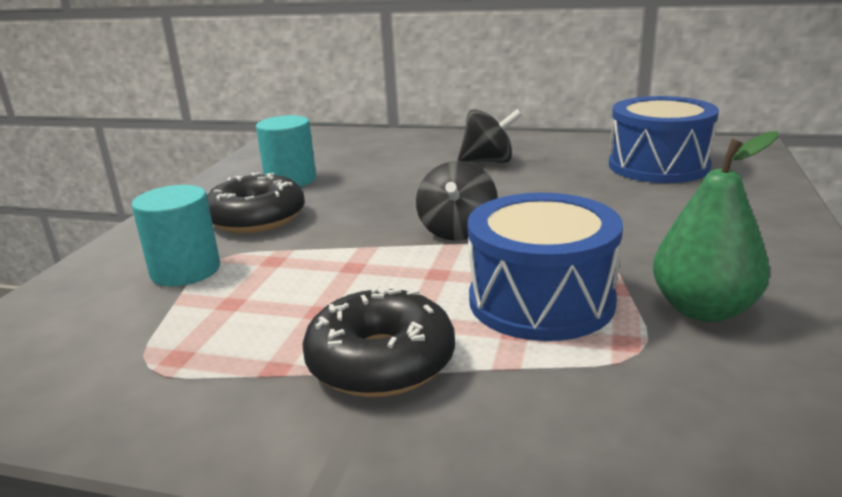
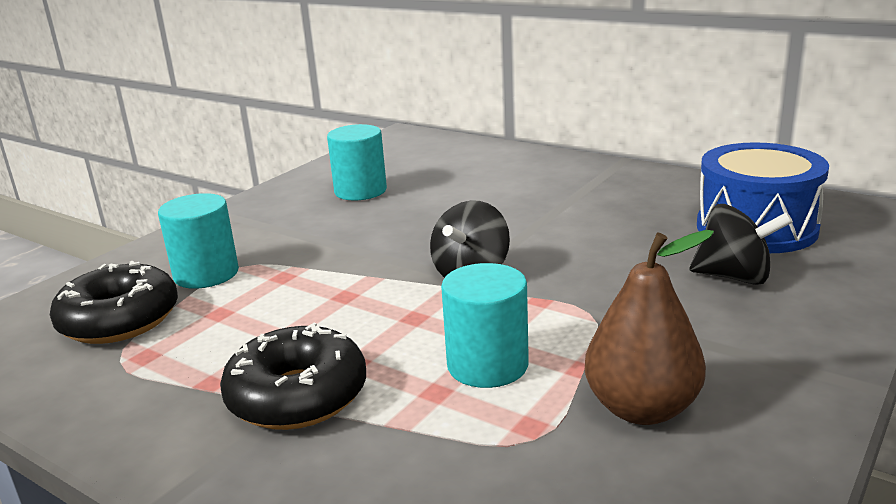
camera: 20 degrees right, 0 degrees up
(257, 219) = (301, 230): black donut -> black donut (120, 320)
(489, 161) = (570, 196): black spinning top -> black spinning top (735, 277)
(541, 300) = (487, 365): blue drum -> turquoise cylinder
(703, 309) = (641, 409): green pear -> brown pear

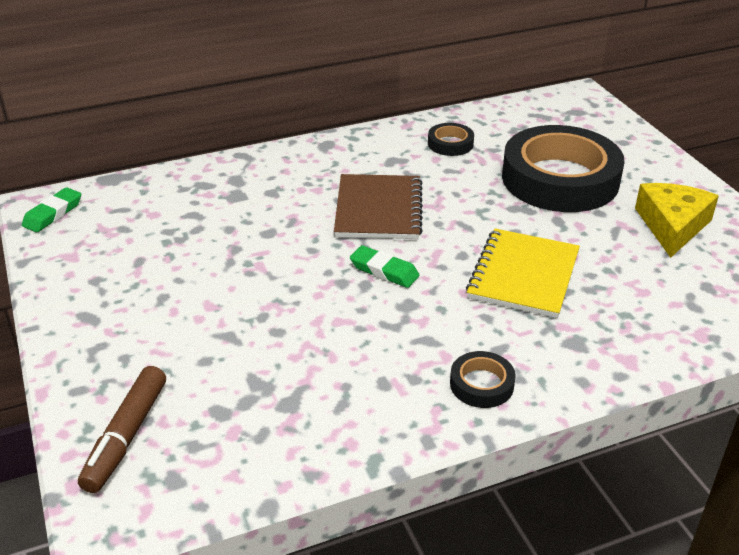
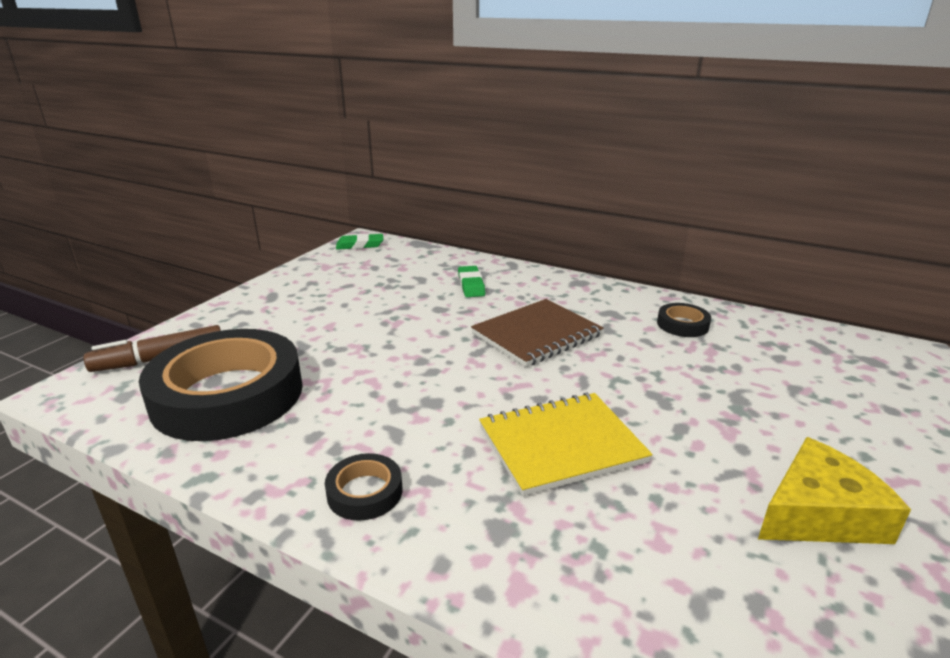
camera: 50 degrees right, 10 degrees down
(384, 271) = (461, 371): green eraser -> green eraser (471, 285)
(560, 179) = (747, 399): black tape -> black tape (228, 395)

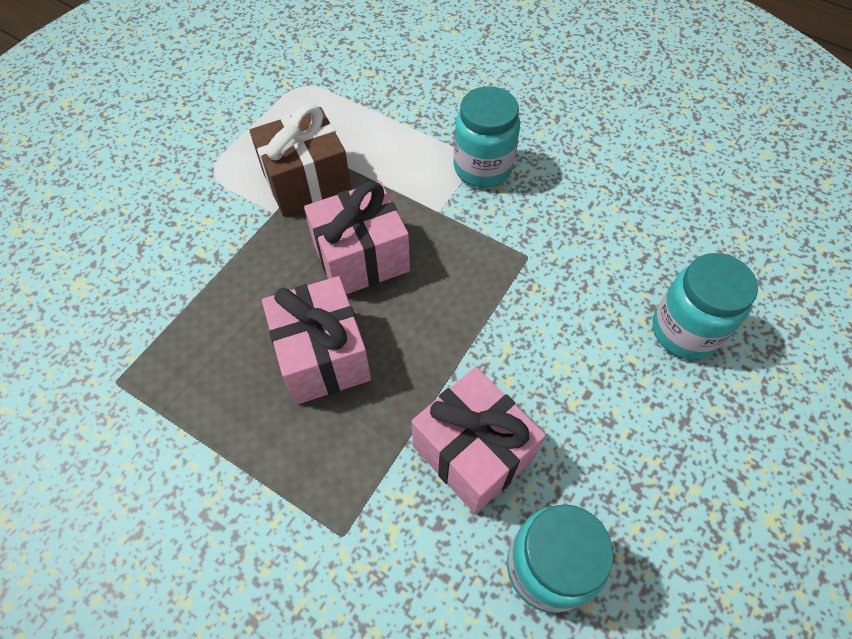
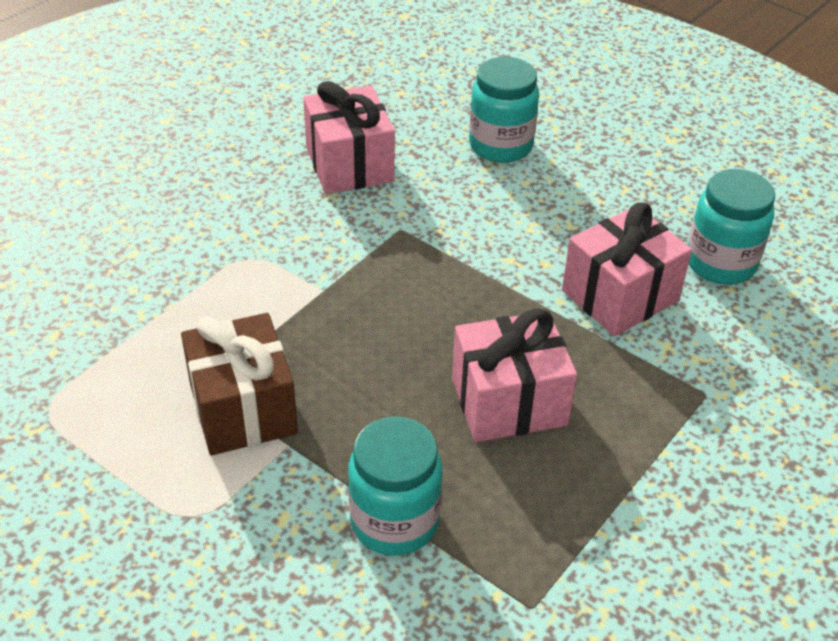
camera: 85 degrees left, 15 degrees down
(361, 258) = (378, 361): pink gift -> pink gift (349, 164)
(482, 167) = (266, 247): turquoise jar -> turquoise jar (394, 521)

┄┄┄┄┄┄

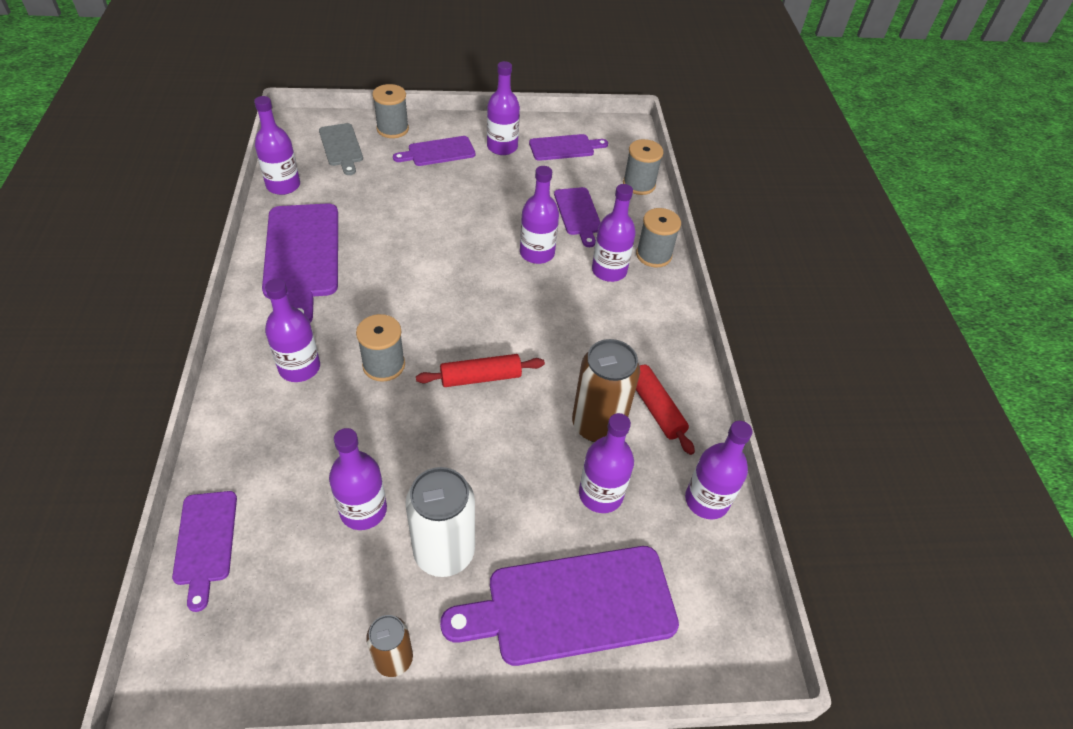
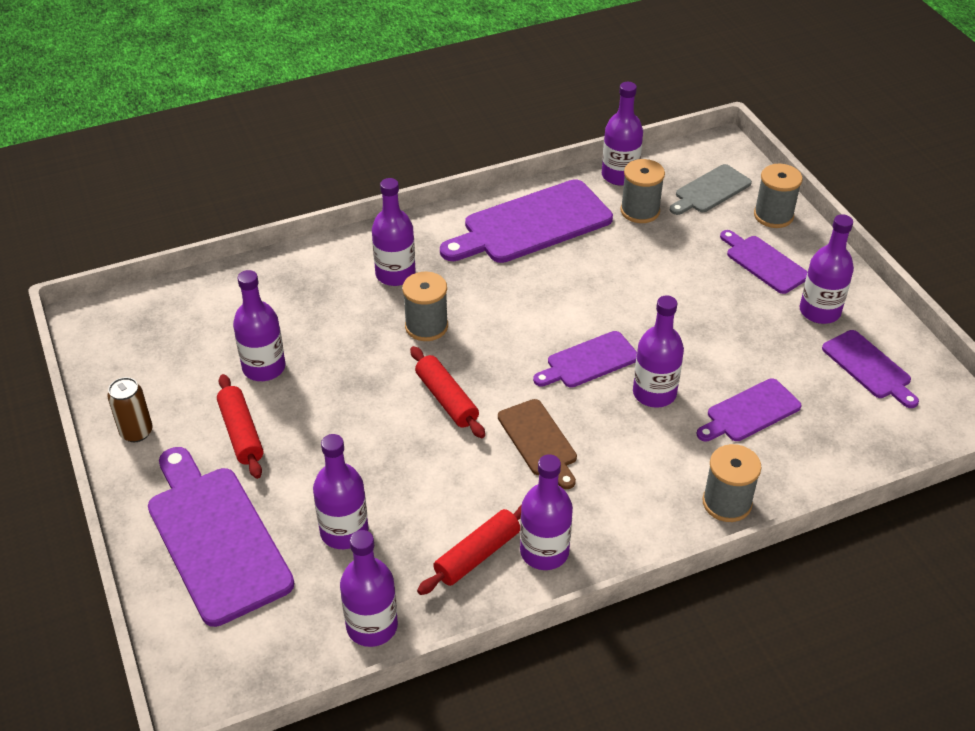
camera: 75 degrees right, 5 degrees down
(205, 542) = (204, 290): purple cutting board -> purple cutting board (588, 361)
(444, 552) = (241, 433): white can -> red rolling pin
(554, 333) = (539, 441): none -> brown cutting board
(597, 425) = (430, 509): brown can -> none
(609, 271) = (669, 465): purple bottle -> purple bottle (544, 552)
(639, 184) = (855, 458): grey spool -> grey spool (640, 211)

┄┄┄┄┄┄

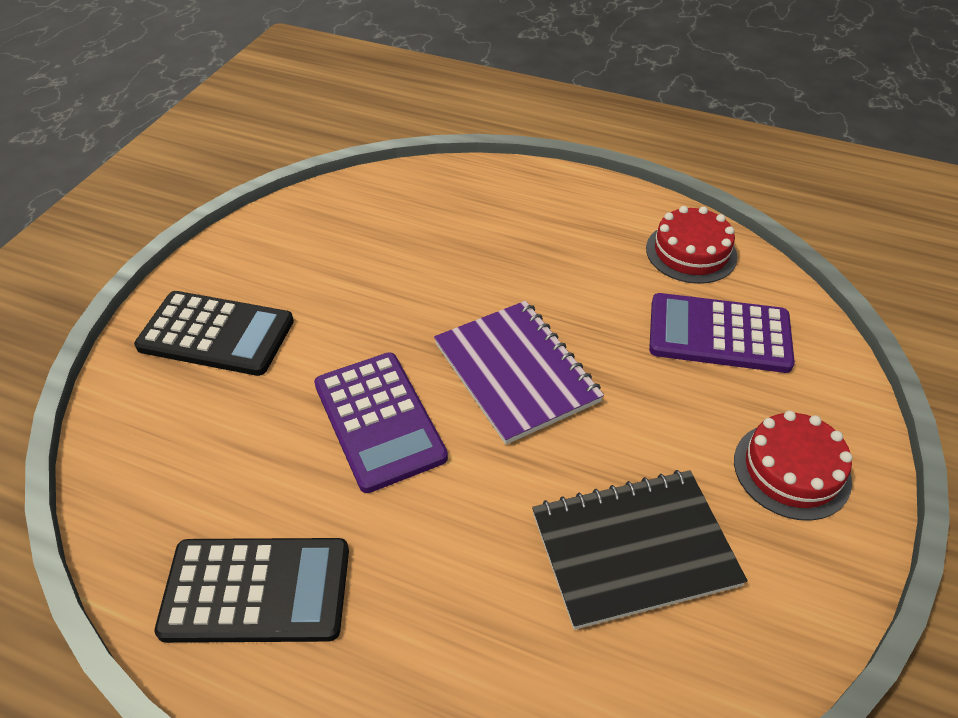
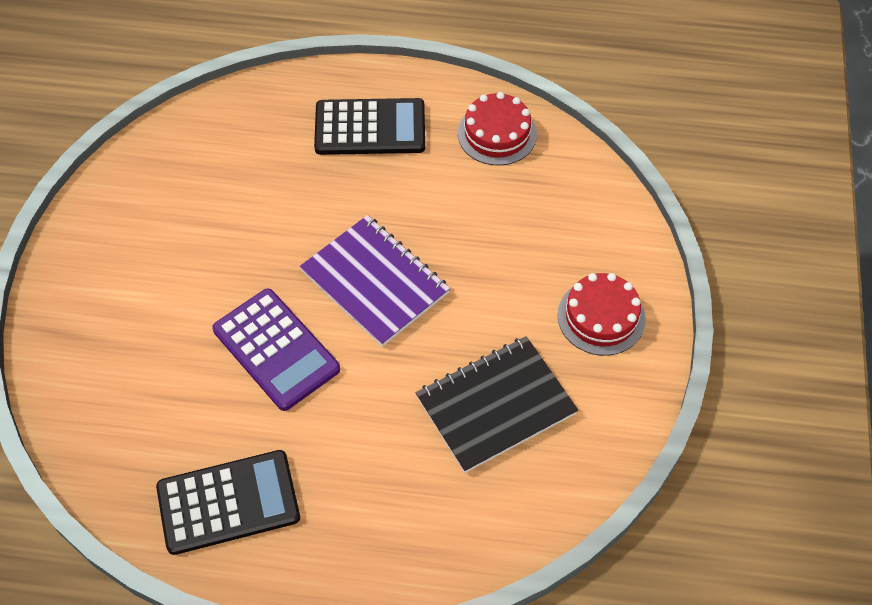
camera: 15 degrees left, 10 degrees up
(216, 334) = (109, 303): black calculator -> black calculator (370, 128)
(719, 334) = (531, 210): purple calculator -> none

┄┄┄┄┄┄

Everything starting at the line containing "(205, 542) = (204, 290): purple" and ending at the line containing "(639, 184) = (855, 458): grey" in the records above should be repeated exactly, and only that.

### COMPLETED TASK
(205, 542) = (204, 290): purple cutting board -> purple cutting board (588, 361)
(444, 552) = (241, 433): white can -> red rolling pin
(554, 333) = (539, 441): none -> brown cutting board
(597, 425) = (430, 509): brown can -> none
(609, 271) = (669, 465): purple bottle -> purple bottle (544, 552)
(639, 184) = (855, 458): grey spool -> grey spool (640, 211)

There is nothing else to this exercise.